TASK DIRECTIONS:
Where a line below contains "STEPPER", count it. Reply with the total only.

GIVEN RECORDS:
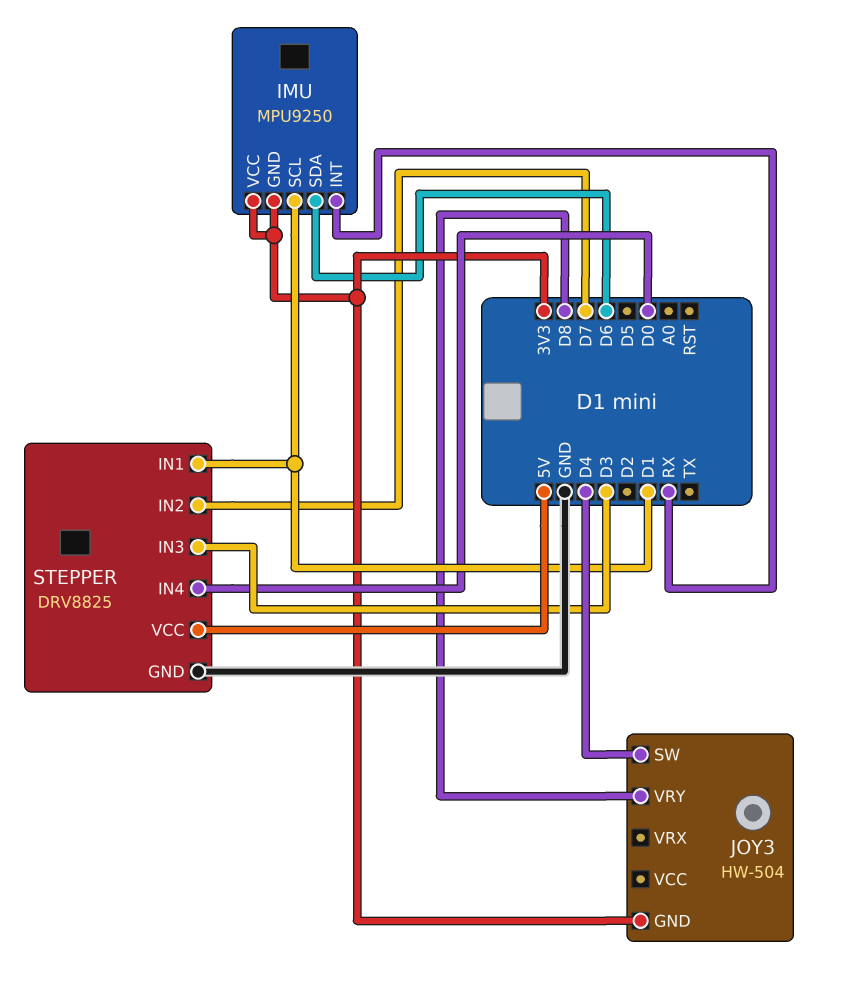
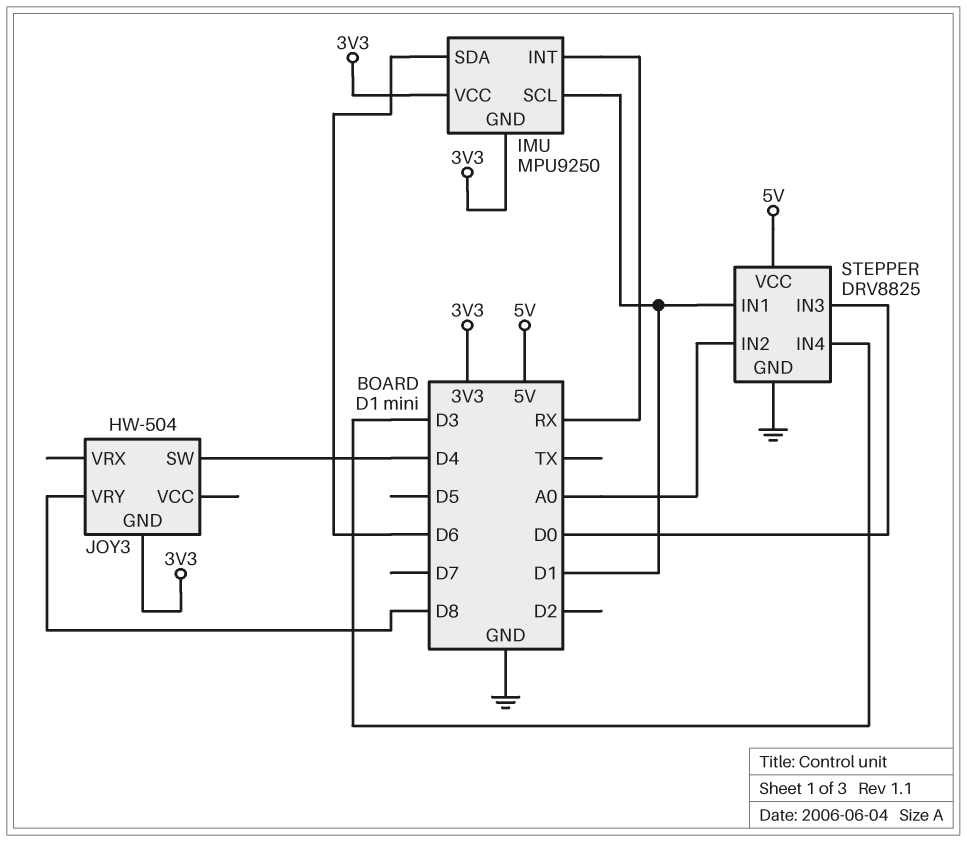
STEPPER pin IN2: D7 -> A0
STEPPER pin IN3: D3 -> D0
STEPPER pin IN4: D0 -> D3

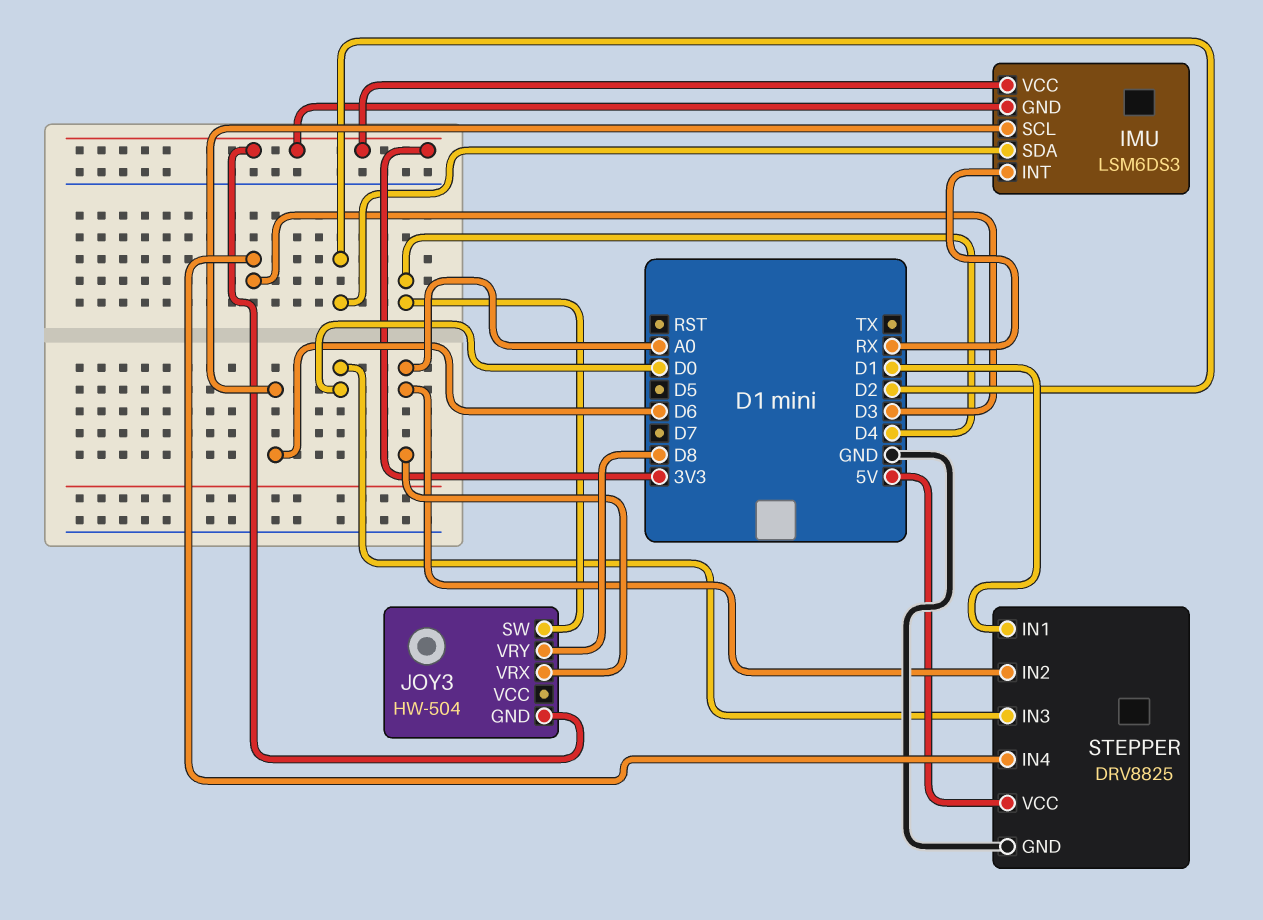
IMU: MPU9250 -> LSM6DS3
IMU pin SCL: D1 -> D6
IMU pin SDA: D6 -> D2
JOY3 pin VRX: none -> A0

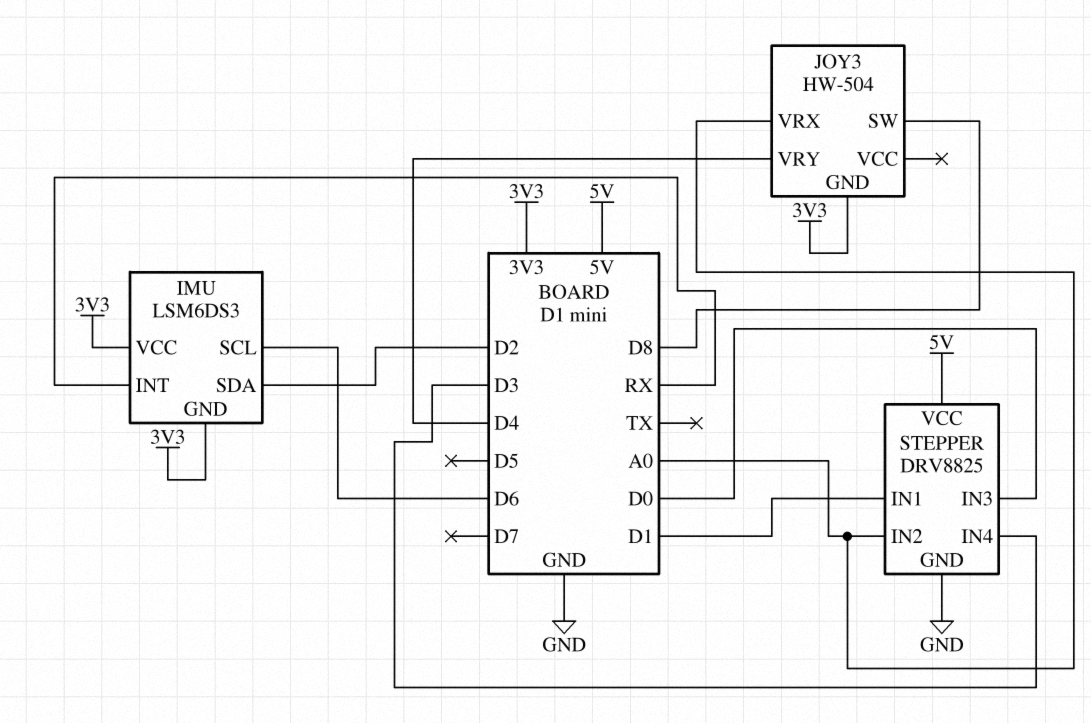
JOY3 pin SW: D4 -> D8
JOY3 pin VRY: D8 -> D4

==

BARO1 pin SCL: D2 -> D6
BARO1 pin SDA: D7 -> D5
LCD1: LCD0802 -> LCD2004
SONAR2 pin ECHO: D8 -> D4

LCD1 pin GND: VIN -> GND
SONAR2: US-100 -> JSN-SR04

ANSWER TO THE PROBLEM:
3